* [What is expected]:
Change "cyan" to "magenta" throughout the records below and reproduce their lines with nothing else altered, omitting the pictures.

* [Input data]:
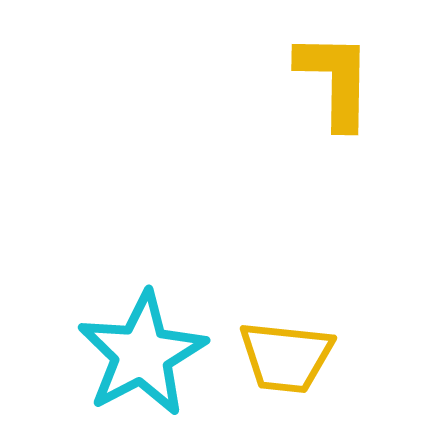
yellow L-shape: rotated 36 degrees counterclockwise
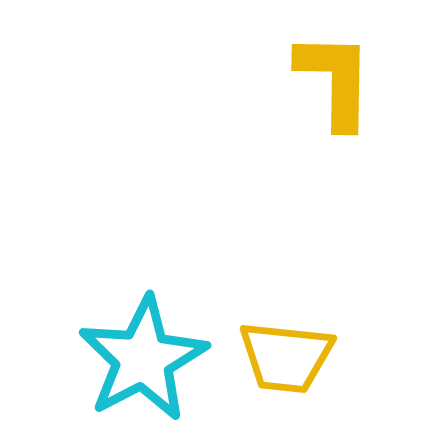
cyan star: moved 1 px right, 5 px down
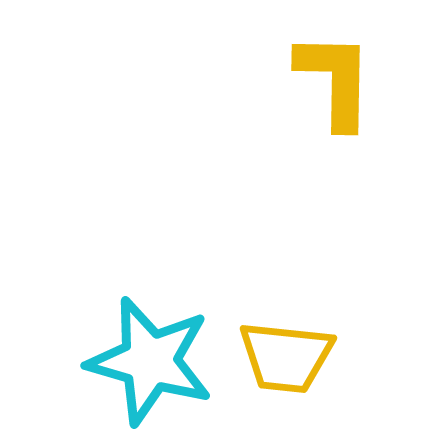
cyan star: moved 7 px right, 2 px down; rotated 28 degrees counterclockwise
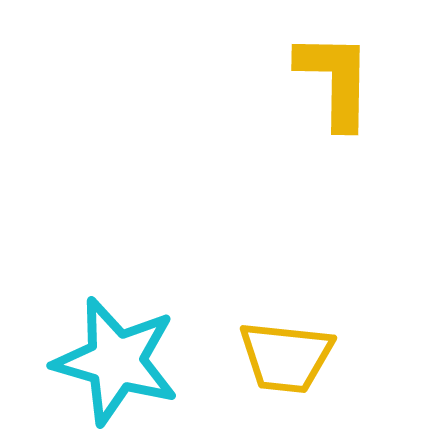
cyan star: moved 34 px left
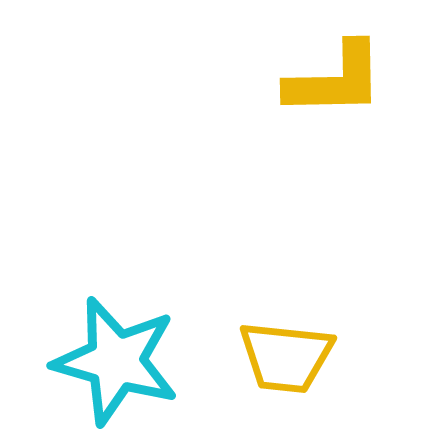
yellow L-shape: rotated 88 degrees clockwise
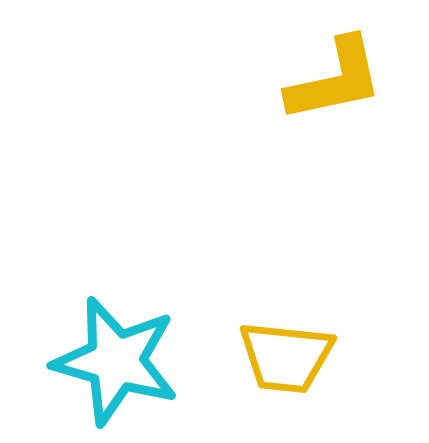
yellow L-shape: rotated 11 degrees counterclockwise
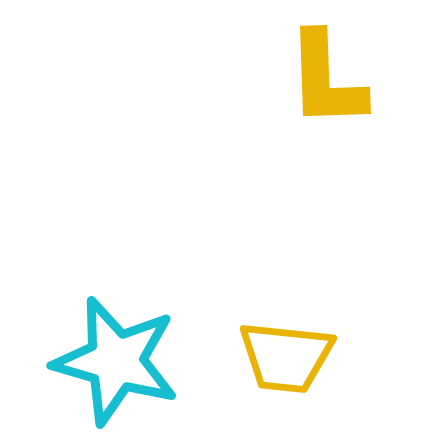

* [Output for this exercise]:
yellow L-shape: rotated 36 degrees counterclockwise
magenta star: moved 1 px right, 5 px down
magenta star: moved 7 px right, 2 px down; rotated 28 degrees counterclockwise
magenta star: moved 34 px left
yellow L-shape: rotated 88 degrees clockwise
yellow L-shape: rotated 11 degrees counterclockwise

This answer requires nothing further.